Exercise: Among the entries below, one stretch runs from the line that contains "green 1x1 plate [228,282,263,316]" through the line that contains "red 1x1 cone". Repeat that stretch exactly, ends included, and only that.

┌─ Materials provided

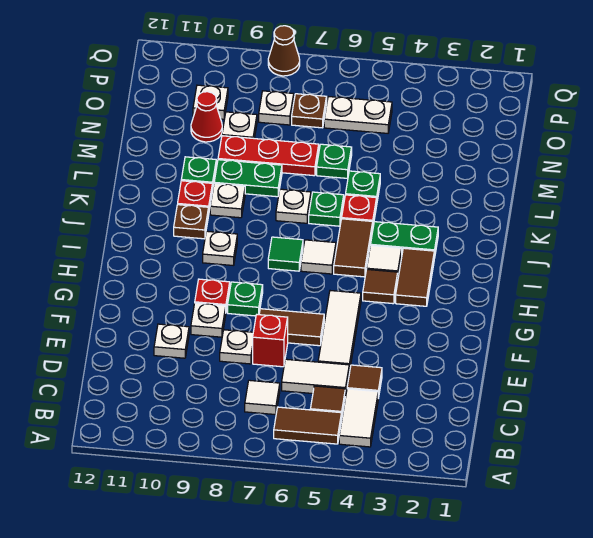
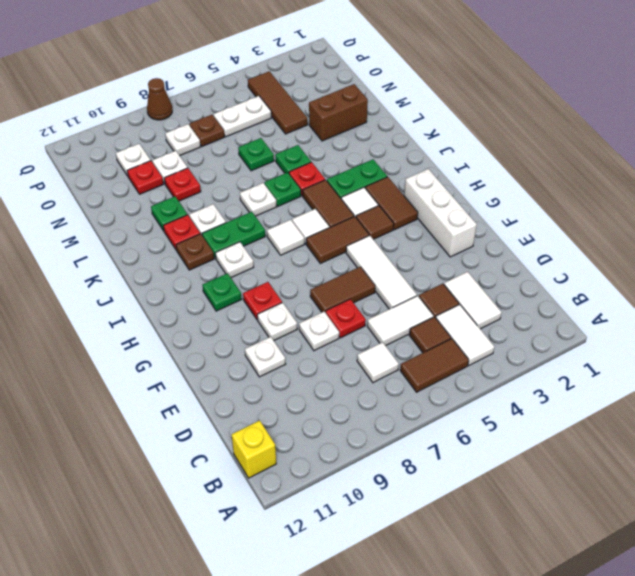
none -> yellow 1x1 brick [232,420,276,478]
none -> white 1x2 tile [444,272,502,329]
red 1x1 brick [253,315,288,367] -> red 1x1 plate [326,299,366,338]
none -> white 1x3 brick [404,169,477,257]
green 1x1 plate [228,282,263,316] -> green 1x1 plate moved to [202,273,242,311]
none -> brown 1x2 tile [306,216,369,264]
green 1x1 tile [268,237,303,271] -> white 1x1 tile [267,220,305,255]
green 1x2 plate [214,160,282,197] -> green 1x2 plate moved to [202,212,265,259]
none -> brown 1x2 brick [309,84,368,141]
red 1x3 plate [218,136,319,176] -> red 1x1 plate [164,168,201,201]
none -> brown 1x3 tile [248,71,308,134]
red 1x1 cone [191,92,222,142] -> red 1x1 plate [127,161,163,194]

└─
┌─ Materials provided

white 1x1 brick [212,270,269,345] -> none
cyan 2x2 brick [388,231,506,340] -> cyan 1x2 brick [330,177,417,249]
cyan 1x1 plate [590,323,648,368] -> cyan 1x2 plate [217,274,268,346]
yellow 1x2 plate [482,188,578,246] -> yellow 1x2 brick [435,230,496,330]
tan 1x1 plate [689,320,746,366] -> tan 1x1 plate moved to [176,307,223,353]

└─
┌─ Materials provided

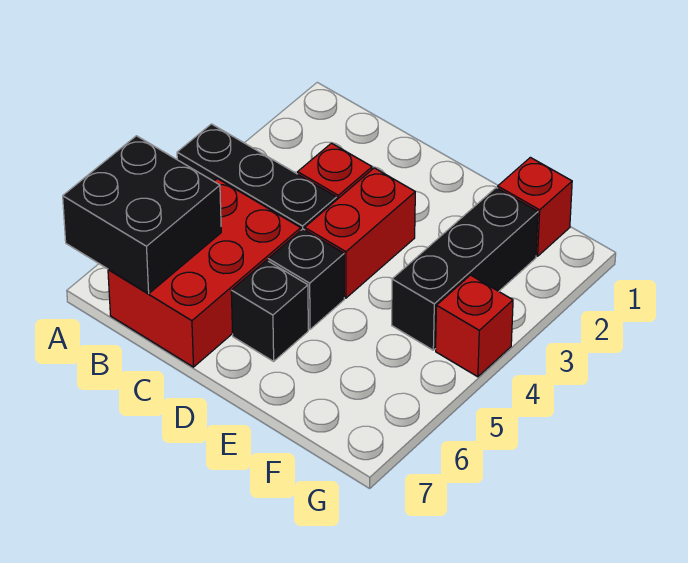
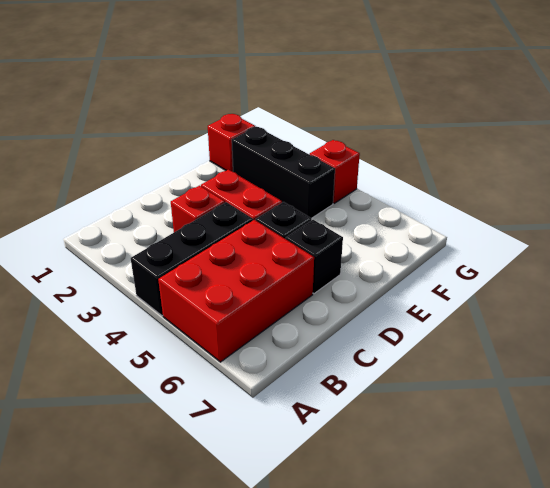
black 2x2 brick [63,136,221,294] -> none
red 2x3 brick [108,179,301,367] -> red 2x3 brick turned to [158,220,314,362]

└─

Exercise answer:
green 1x1 plate [228,282,263,316] -> green 1x1 plate moved to [202,273,242,311]
none -> brown 1x2 tile [306,216,369,264]
green 1x1 tile [268,237,303,271] -> white 1x1 tile [267,220,305,255]
green 1x2 plate [214,160,282,197] -> green 1x2 plate moved to [202,212,265,259]
none -> brown 1x2 brick [309,84,368,141]
red 1x3 plate [218,136,319,176] -> red 1x1 plate [164,168,201,201]
none -> brown 1x3 tile [248,71,308,134]
red 1x1 cone [191,92,222,142] -> red 1x1 plate [127,161,163,194]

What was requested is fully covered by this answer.